# TASK DIRECTIONS
Return all the lines below exactly. Any picture among them is omitted.

# EXERCISE MATERIALS
+ + +

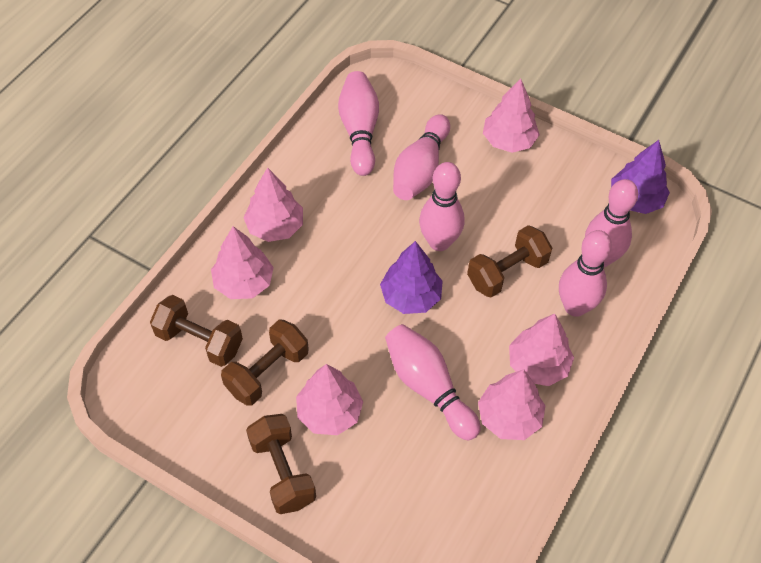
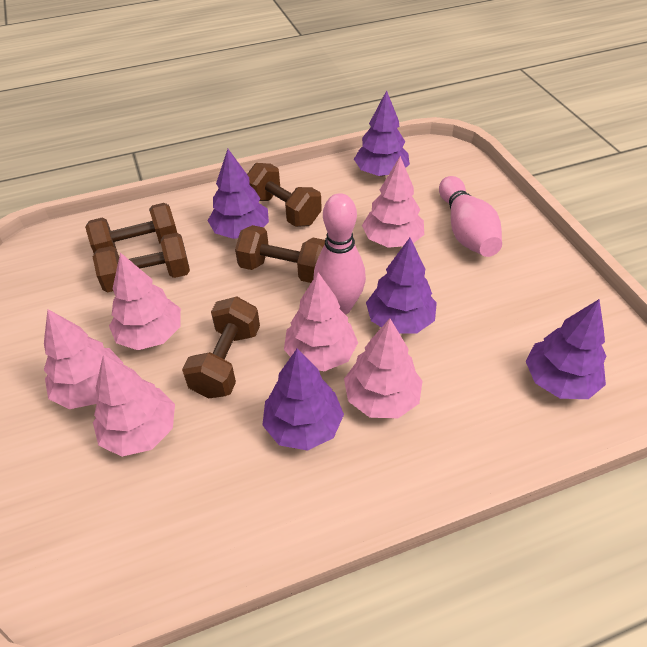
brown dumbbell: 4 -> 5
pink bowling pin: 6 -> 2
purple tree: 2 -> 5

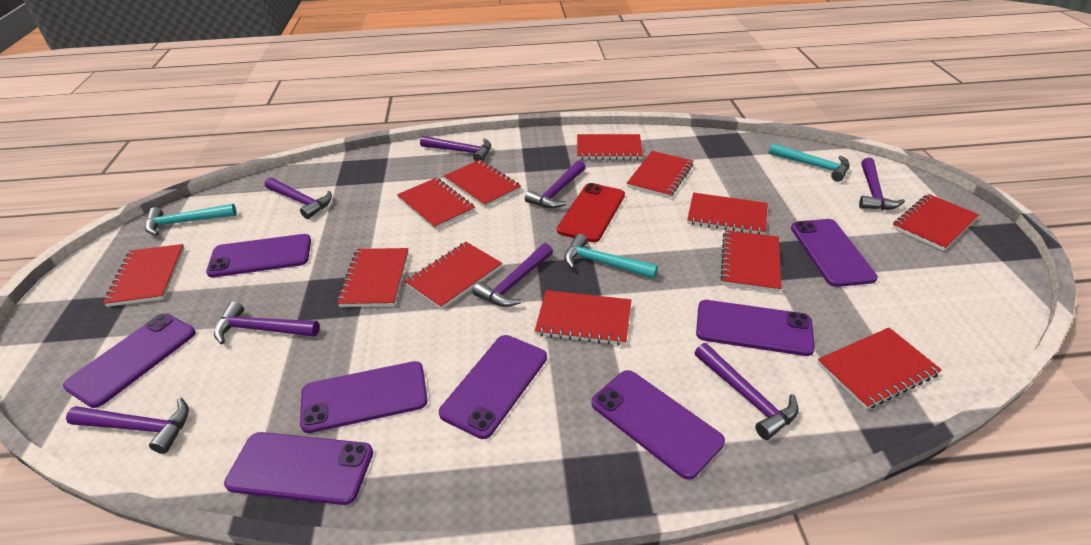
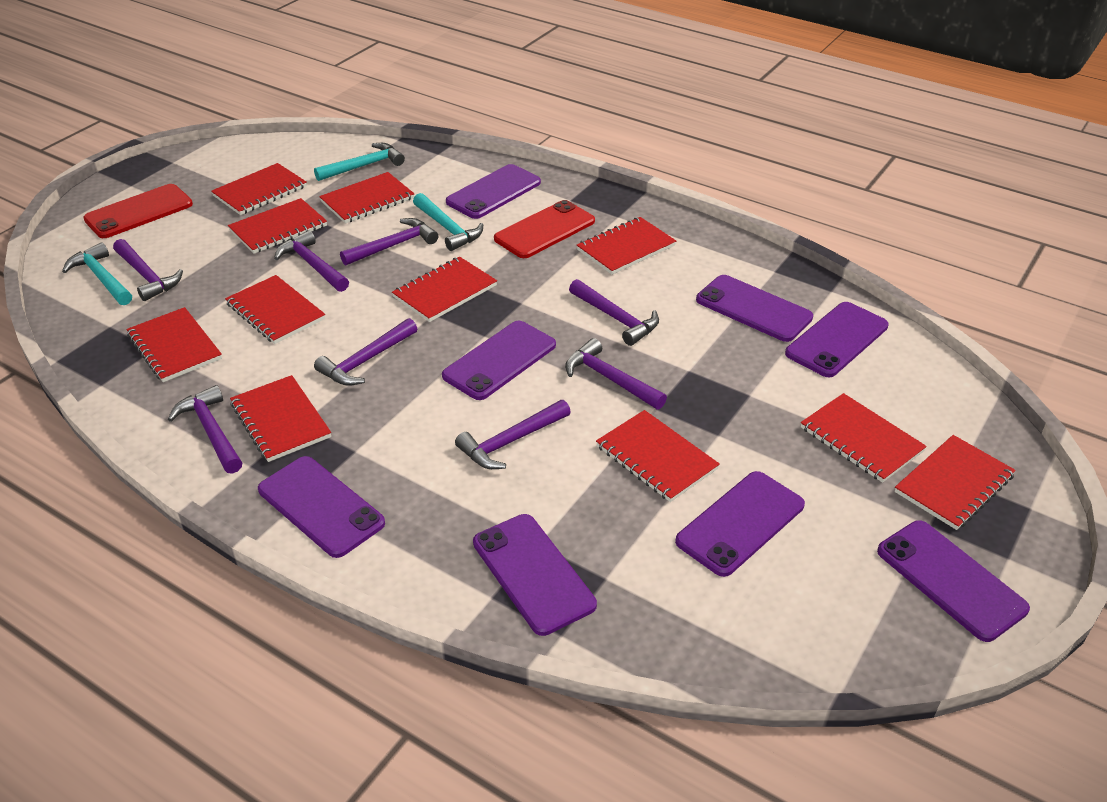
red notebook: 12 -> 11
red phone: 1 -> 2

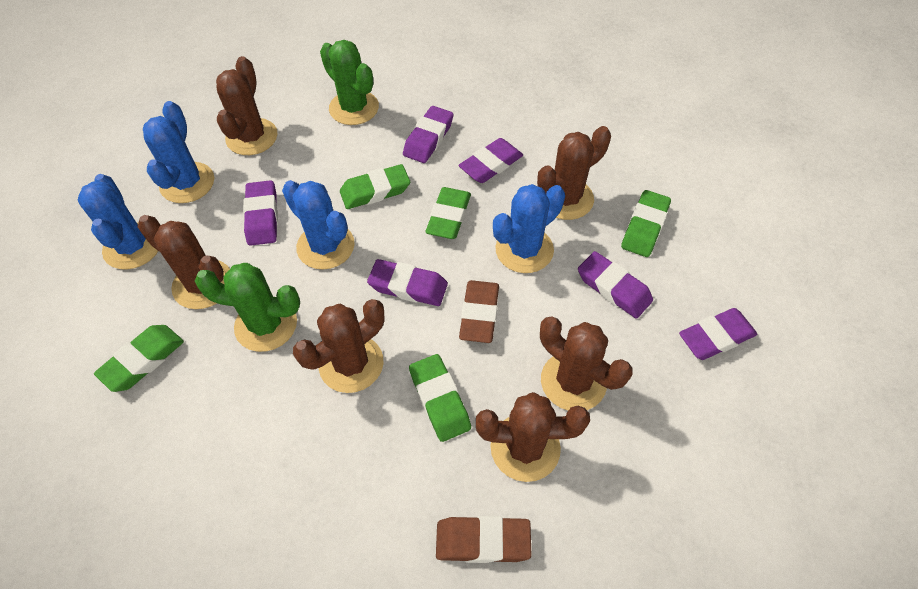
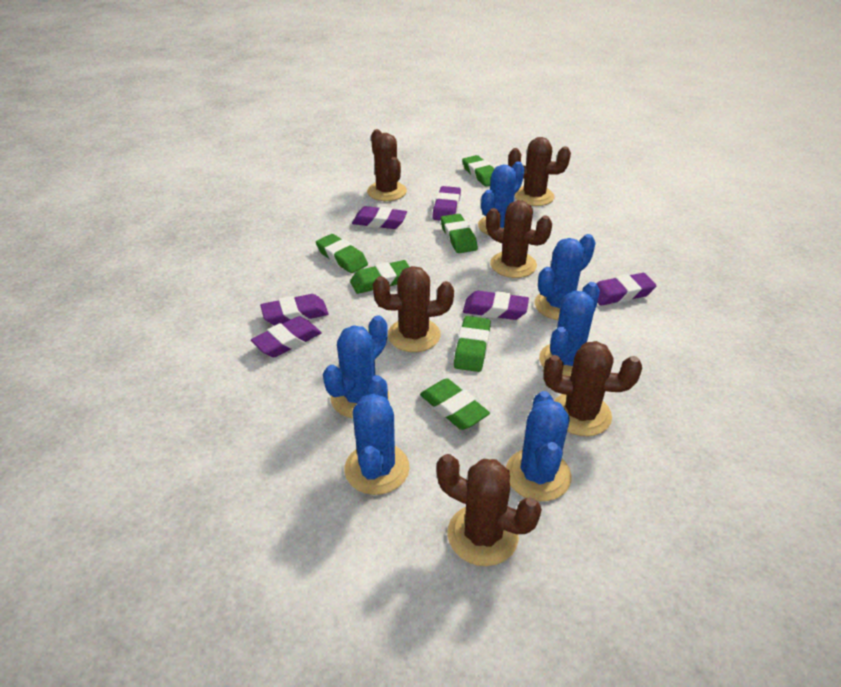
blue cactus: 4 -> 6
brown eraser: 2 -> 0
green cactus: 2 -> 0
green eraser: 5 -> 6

+ + +

# RESULT FOR THIS EXERCISE
brown dumbbell: 4 -> 5
pink bowling pin: 6 -> 2
purple tree: 2 -> 5

red notebook: 12 -> 11
red phone: 1 -> 2

blue cactus: 4 -> 6
brown eraser: 2 -> 0
green cactus: 2 -> 0
green eraser: 5 -> 6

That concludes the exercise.